Print, exactly as they appear in the listing below, the lines from the line with "yellow rectangle: (88, 12)" to the line with "blue cross: (61, 192)", with both end lines kept.
#####
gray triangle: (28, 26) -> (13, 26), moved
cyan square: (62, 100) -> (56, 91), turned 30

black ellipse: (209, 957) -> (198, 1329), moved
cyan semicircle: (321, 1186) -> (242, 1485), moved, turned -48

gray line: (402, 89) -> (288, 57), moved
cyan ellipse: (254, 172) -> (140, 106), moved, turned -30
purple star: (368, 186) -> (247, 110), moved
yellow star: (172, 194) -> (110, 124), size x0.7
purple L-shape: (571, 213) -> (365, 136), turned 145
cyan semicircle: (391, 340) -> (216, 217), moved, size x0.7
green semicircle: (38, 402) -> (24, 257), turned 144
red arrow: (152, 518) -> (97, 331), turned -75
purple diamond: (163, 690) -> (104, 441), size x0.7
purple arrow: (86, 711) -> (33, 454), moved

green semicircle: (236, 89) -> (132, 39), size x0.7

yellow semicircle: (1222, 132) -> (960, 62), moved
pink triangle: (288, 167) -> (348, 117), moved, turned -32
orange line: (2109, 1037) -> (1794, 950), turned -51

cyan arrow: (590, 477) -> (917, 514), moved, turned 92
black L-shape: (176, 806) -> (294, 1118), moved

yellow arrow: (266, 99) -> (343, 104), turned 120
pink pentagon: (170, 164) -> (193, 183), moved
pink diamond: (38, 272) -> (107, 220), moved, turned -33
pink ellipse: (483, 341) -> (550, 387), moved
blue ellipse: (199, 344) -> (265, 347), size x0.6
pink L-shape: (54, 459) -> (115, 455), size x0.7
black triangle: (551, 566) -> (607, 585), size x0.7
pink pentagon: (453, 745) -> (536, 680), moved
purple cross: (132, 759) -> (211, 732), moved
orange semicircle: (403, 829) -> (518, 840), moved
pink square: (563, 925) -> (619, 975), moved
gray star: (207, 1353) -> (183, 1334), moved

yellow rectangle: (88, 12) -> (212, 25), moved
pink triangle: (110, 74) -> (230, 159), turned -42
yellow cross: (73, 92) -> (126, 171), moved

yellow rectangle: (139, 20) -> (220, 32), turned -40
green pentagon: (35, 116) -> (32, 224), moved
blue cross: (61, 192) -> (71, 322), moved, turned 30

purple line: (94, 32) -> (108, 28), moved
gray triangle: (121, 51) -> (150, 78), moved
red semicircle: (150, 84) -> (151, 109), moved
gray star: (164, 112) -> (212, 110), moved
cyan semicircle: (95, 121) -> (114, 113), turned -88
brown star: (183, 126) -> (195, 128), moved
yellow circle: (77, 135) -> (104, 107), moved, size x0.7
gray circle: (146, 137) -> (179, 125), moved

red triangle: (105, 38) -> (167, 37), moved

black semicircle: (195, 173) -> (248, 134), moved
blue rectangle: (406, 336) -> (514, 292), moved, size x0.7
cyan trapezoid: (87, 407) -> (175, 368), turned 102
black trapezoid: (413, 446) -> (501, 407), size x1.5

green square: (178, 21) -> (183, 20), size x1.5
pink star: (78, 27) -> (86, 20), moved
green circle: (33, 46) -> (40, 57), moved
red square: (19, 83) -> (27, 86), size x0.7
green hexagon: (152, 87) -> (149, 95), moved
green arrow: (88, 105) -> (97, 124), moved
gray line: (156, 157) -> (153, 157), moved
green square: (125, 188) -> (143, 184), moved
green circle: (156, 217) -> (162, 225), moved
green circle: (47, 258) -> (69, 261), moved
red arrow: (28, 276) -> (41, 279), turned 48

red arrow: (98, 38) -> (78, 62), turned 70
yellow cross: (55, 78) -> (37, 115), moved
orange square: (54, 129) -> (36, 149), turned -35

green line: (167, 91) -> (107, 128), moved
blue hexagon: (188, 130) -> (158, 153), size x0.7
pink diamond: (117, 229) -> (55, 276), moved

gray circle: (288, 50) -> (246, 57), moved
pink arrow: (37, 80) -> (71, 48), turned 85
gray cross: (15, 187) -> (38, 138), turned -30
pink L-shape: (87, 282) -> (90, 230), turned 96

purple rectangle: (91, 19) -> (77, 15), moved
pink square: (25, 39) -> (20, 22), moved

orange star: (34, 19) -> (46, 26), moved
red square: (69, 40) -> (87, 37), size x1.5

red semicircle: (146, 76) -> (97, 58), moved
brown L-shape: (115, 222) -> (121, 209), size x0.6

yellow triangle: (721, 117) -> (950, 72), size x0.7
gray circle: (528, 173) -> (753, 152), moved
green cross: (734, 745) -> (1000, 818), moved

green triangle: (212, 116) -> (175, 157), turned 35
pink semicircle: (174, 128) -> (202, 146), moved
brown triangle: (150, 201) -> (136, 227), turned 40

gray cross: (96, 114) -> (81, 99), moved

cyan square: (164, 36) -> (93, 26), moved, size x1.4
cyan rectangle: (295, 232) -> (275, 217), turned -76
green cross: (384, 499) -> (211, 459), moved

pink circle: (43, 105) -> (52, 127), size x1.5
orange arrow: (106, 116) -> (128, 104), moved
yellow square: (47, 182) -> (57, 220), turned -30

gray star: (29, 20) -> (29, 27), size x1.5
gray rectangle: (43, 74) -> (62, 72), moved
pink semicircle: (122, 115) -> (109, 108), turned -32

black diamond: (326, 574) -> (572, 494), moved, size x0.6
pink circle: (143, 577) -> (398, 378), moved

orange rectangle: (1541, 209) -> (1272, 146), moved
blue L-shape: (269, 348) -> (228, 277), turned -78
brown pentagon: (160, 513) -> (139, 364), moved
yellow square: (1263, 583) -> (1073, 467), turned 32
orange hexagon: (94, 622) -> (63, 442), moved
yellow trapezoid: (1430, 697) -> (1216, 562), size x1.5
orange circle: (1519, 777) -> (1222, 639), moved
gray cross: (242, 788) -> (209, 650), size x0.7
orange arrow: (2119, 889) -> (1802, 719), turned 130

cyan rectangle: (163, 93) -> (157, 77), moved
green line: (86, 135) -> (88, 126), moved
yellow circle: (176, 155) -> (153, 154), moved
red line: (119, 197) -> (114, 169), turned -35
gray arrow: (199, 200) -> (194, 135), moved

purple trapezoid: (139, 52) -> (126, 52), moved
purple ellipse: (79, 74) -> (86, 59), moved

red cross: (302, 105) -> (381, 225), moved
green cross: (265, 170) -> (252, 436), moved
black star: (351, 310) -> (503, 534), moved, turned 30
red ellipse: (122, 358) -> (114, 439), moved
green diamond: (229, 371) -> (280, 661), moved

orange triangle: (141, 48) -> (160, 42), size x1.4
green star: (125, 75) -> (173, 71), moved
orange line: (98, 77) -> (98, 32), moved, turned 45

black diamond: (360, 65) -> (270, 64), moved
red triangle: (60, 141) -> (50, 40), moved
#####
REPLY.
yellow rectangle: (88, 12) -> (212, 25), moved
pink triangle: (110, 74) -> (230, 159), turned -42
yellow cross: (73, 92) -> (126, 171), moved

yellow rectangle: (139, 20) -> (220, 32), turned -40
green pentagon: (35, 116) -> (32, 224), moved
blue cross: (61, 192) -> (71, 322), moved, turned 30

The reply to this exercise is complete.